_The problem:_ Some entries follow. Reproduce exactly the lines starting at the one with "DRIVER3 pin ENA: D5 -> D8" and stopping after the one with "BUTTON3 pin SIG: D2 -> D5".

*** Dataset excerpts ***

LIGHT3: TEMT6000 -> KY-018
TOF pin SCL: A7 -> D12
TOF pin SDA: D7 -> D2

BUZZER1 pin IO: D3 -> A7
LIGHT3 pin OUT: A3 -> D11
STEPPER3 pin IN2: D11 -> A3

***
*** Dataset excerpts ***

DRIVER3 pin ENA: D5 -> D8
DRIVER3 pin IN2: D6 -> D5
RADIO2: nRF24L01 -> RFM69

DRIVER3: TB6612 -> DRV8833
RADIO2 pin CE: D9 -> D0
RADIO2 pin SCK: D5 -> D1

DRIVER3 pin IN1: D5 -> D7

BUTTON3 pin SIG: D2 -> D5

***

_Expected answer:_
DRIVER3 pin ENA: D5 -> D8
DRIVER3 pin IN2: D6 -> D5
RADIO2: nRF24L01 -> RFM69

DRIVER3: TB6612 -> DRV8833
RADIO2 pin CE: D9 -> D0
RADIO2 pin SCK: D5 -> D1

DRIVER3 pin IN1: D5 -> D7

BUTTON3 pin SIG: D2 -> D5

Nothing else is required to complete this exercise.